[[ DATA open ]]

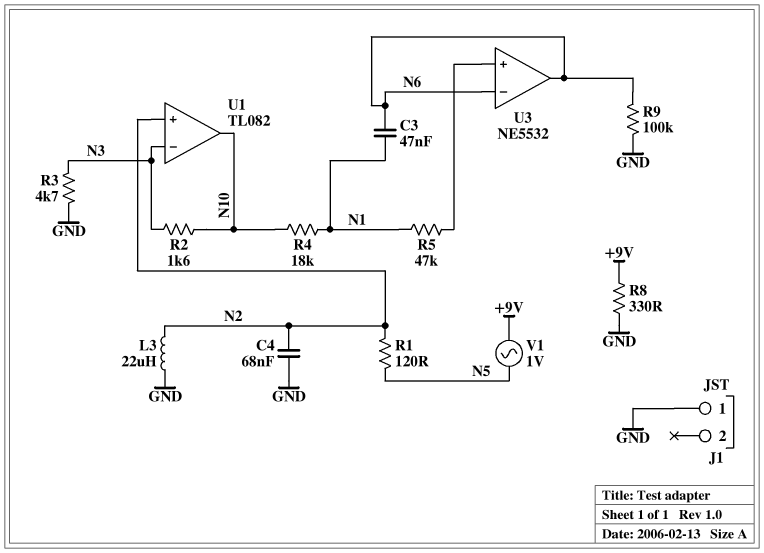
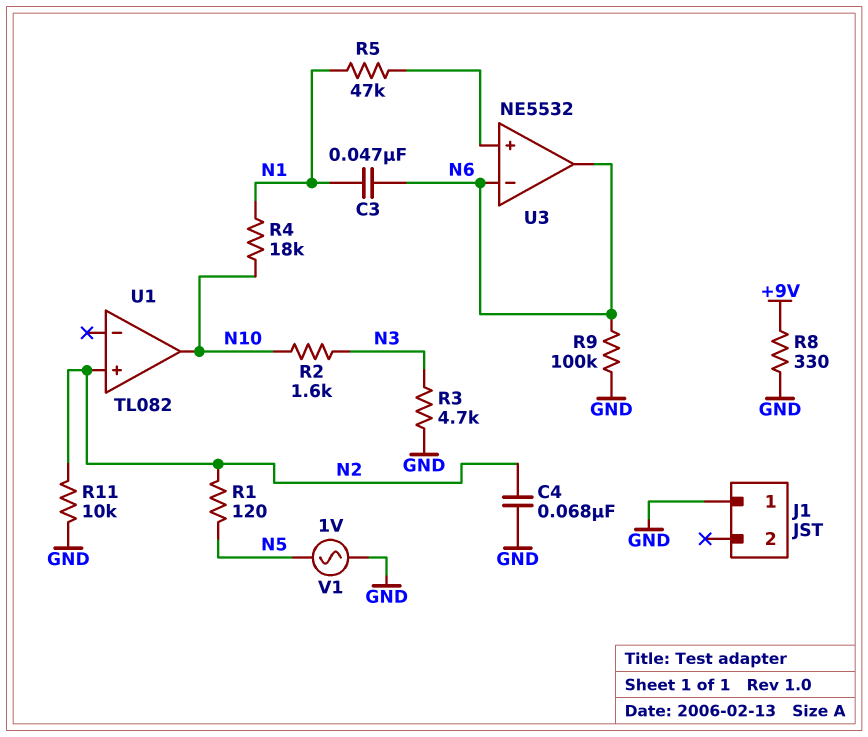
L3: 22uH (GND, N2) -> none
R11: none -> 10k (GND, N2)
U1 pin in-: N3 -> none
V1: AC 1V (+9V, N5) -> AC 1V (GND, N5)

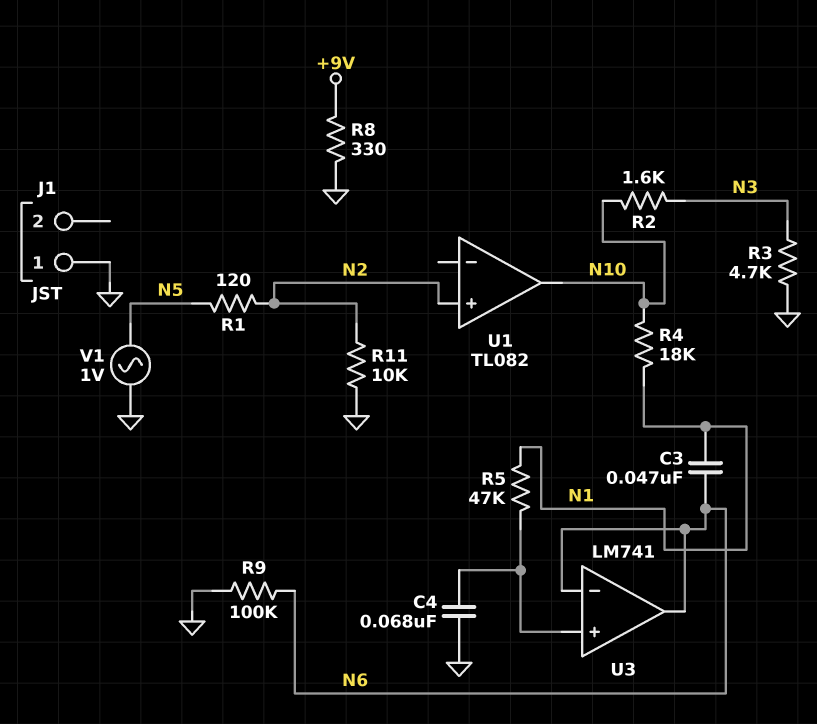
C4: 68nF (GND, N2) -> 68nF (GND, U3/in+)
U3: NE5532 -> LM741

[[ DATA closed ]]

● **WORK REQUEST**
Copy exactly the lines from the line containing "R11: none -> 10k (GND, N2)" through the last line of the records above, both included, and leave out any pictures.

● **REPLY TO THE EXERCISE**
R11: none -> 10k (GND, N2)
U1 pin in-: N3 -> none
V1: AC 1V (+9V, N5) -> AC 1V (GND, N5)

C4: 68nF (GND, N2) -> 68nF (GND, U3/in+)
U3: NE5532 -> LM741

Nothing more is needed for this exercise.